[About this exercise]
Once you find the line with "TEMP pin OUT: D0 -> D7" in the data below, transcribe exactly each line from there to the line with "RFID pin VCC: none -> 3V3", inclusive, and nothing else. Drop the pictures.

★ ★ ★

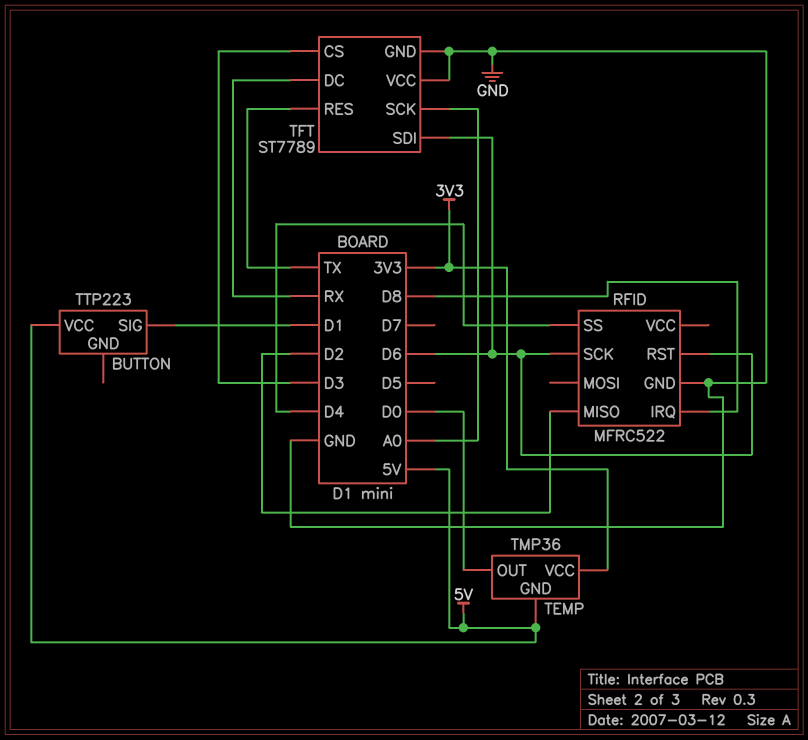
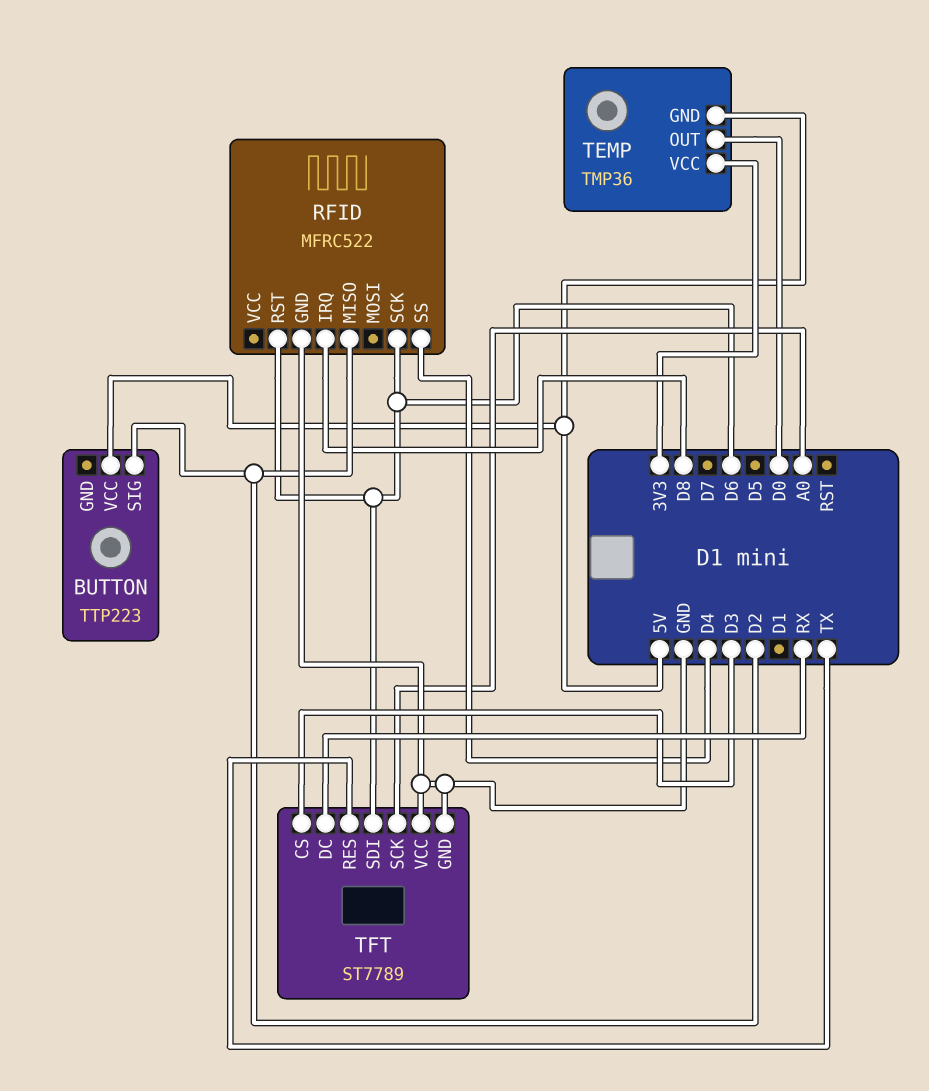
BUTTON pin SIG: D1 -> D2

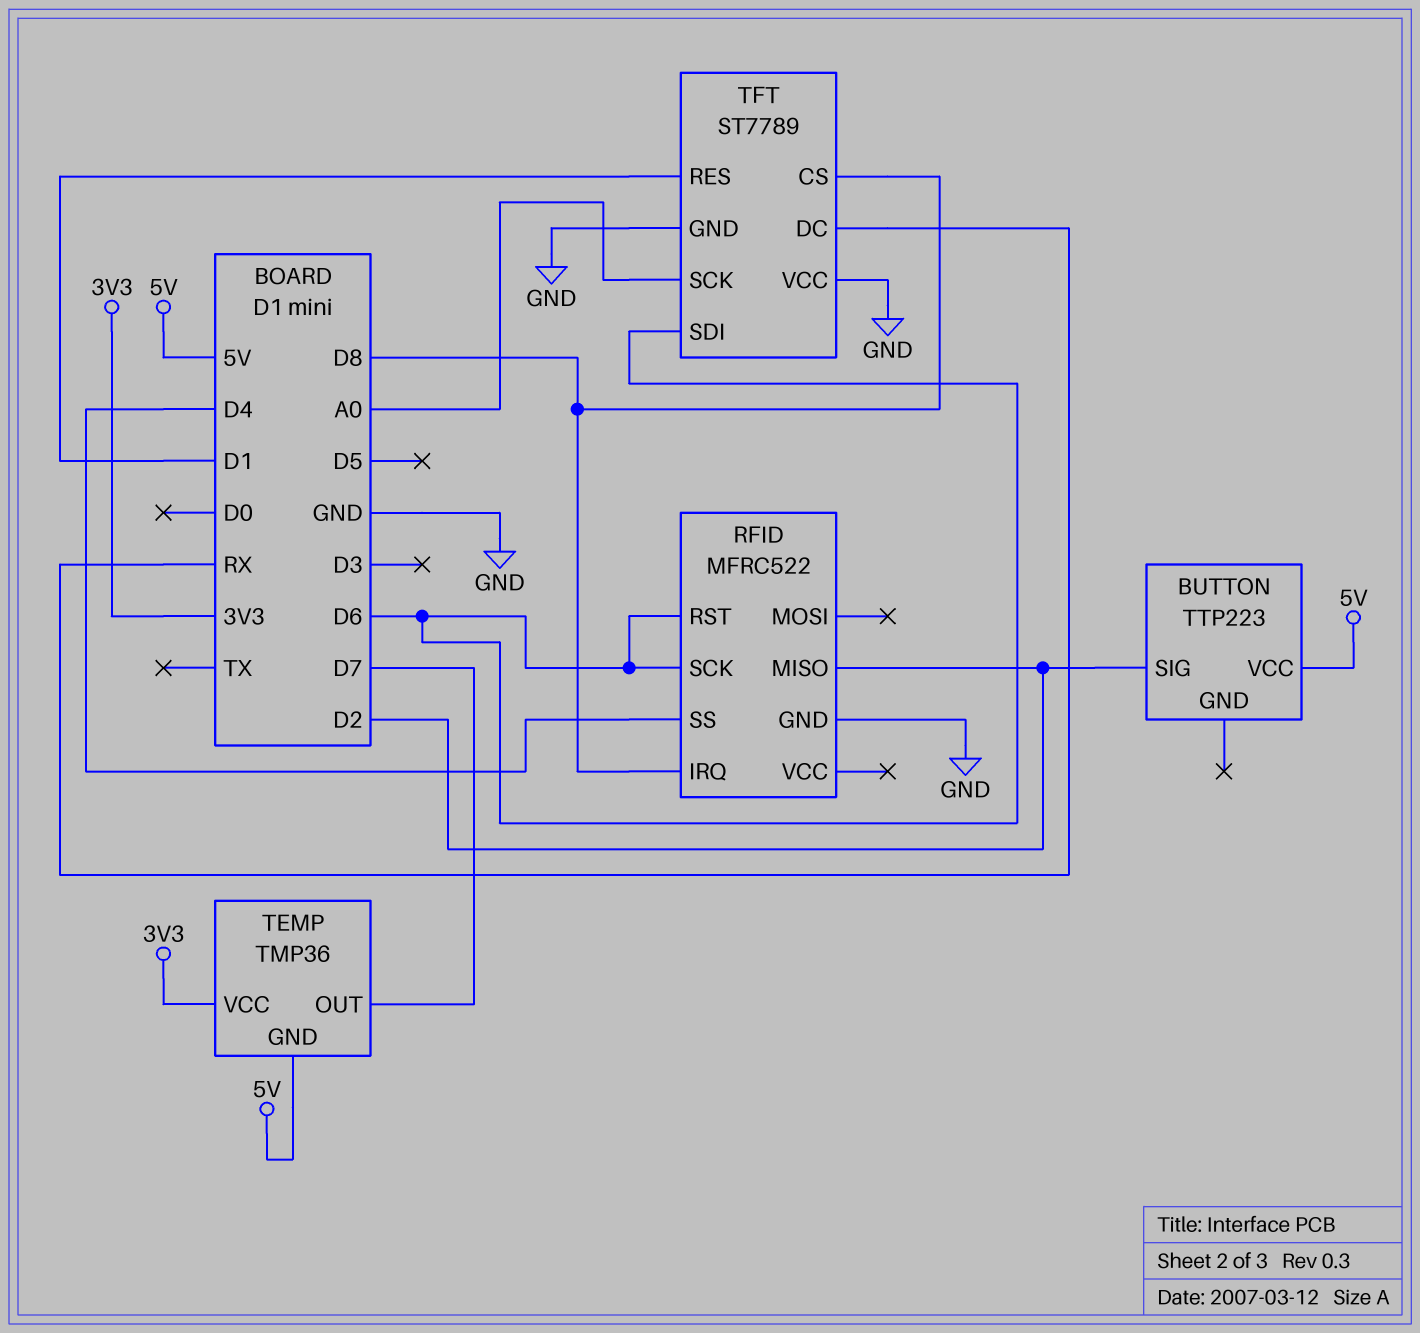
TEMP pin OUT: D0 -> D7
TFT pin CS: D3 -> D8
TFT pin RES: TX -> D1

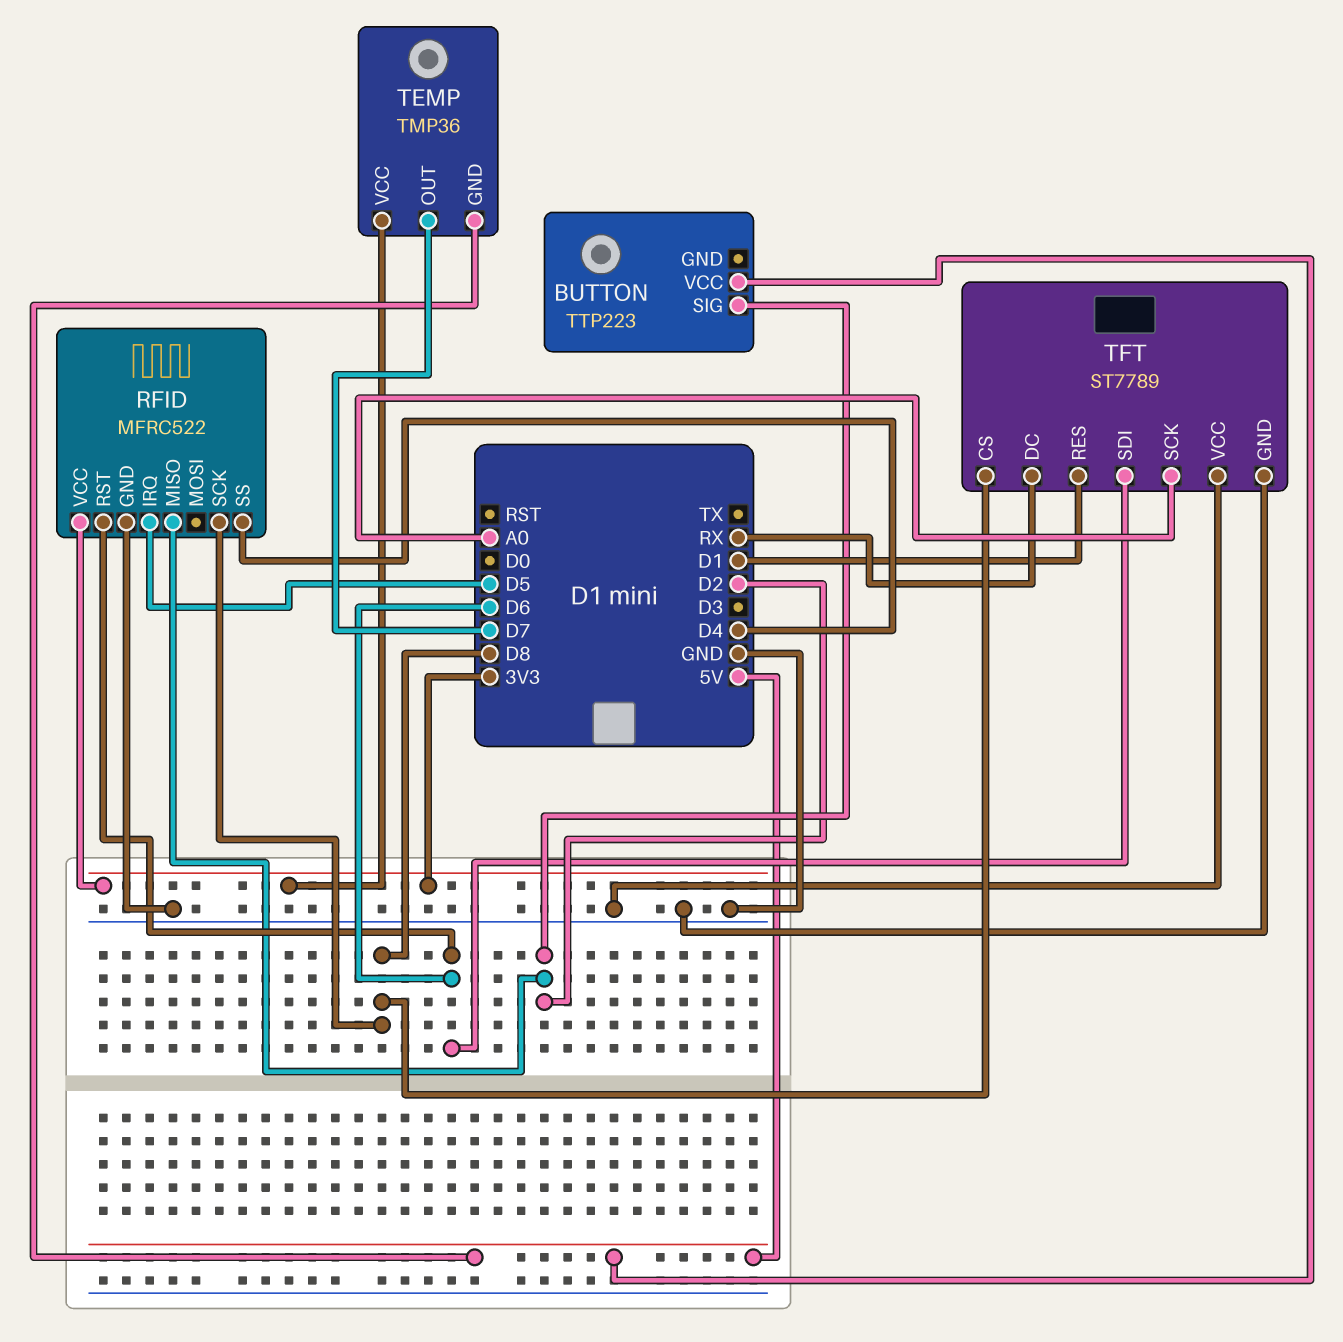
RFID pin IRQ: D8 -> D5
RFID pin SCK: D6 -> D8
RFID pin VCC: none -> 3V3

★ ★ ★

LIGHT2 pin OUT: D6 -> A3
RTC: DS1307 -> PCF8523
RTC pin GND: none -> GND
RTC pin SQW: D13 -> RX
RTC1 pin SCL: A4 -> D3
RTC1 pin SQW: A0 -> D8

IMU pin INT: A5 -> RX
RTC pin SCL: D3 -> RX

★ ★ ★

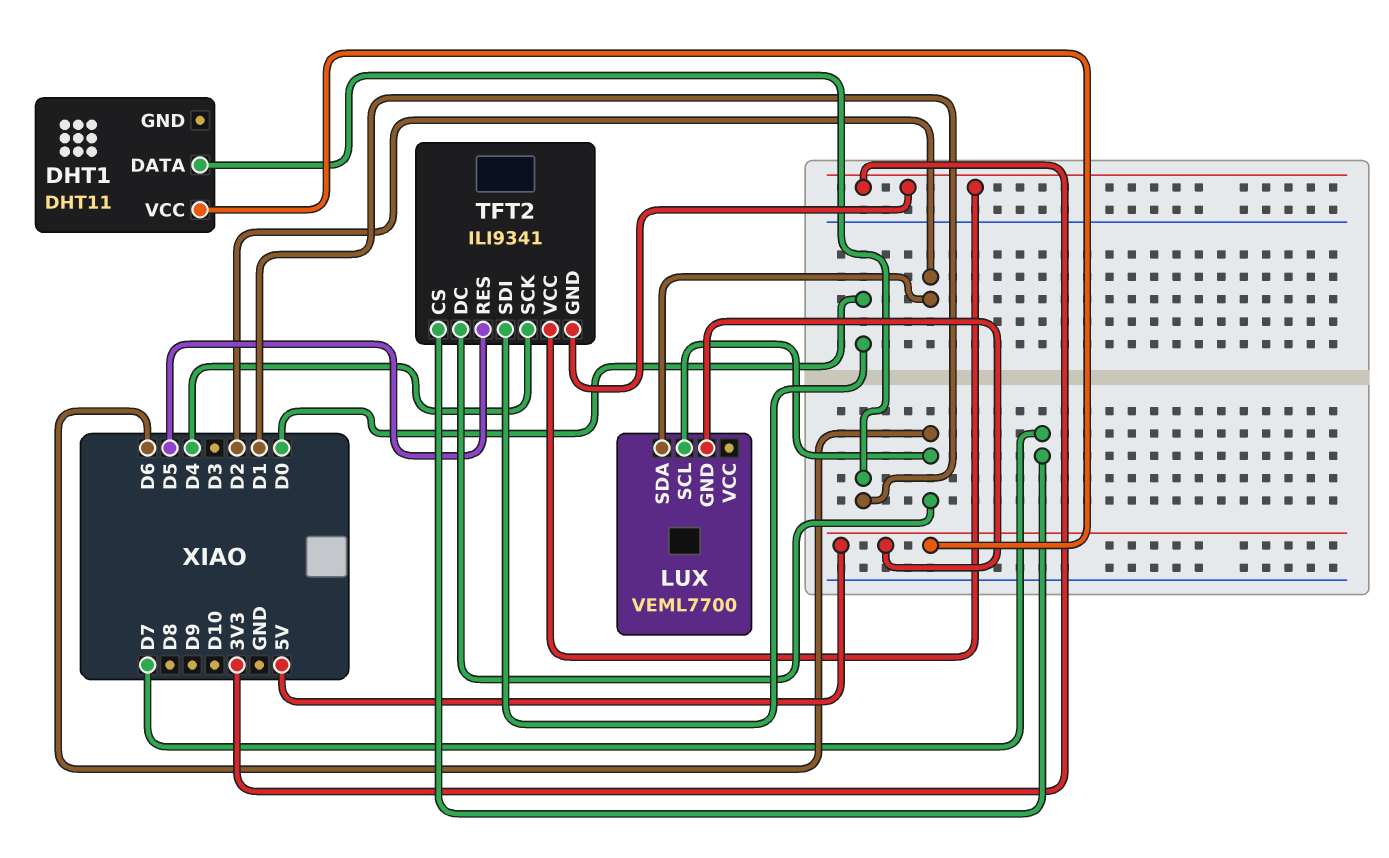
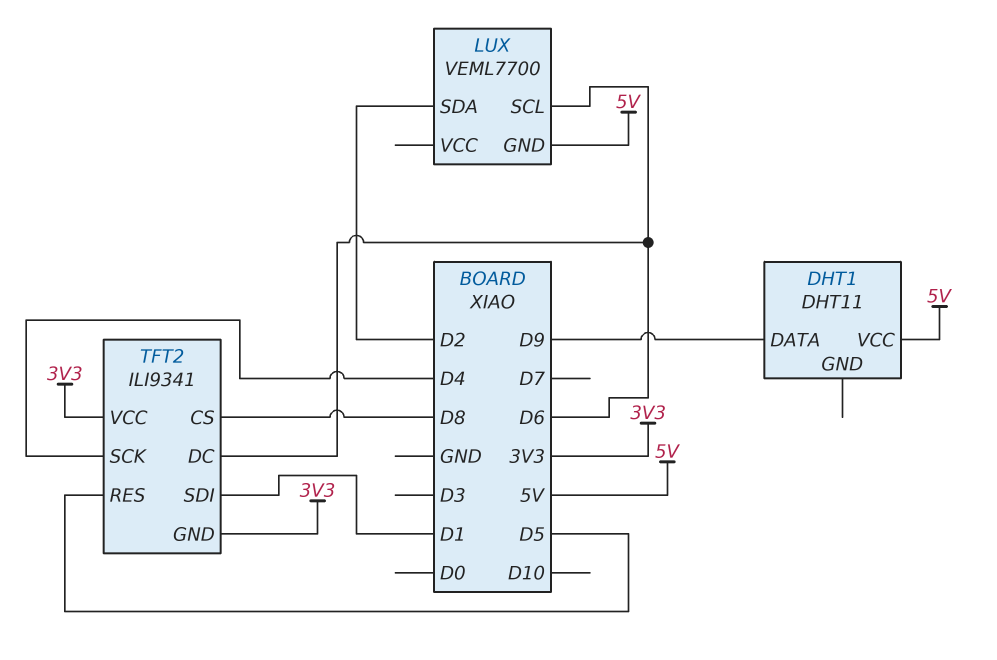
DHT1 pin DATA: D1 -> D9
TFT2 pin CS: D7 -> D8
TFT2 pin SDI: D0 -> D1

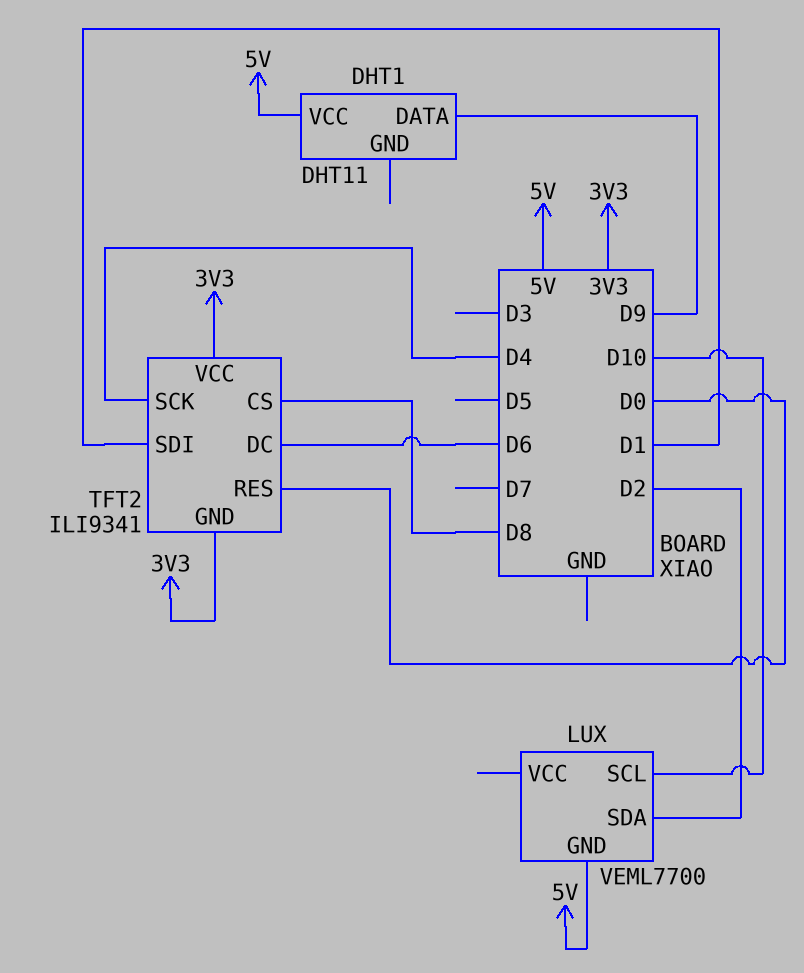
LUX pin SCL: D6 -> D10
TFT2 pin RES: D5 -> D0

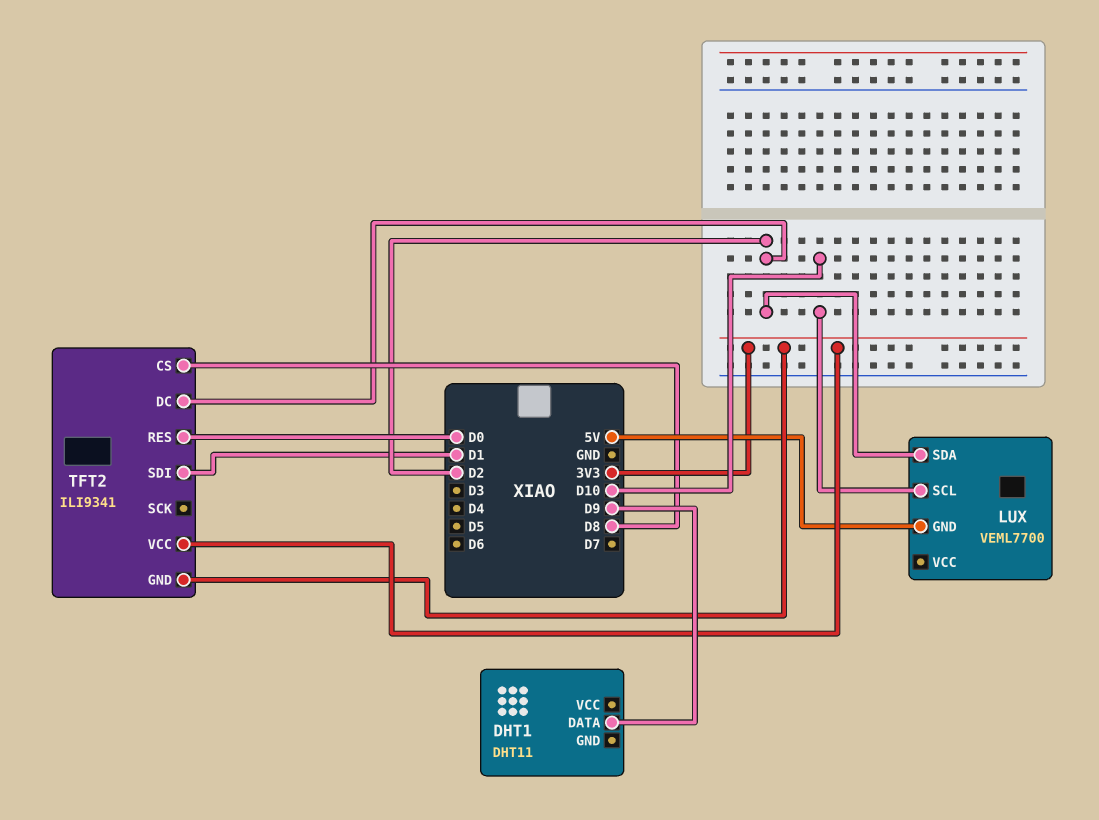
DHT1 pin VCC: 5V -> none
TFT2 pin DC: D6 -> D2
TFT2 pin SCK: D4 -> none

★ ★ ★

[Final answer]
TEMP pin OUT: D0 -> D7
TFT pin CS: D3 -> D8
TFT pin RES: TX -> D1

RFID pin IRQ: D8 -> D5
RFID pin SCK: D6 -> D8
RFID pin VCC: none -> 3V3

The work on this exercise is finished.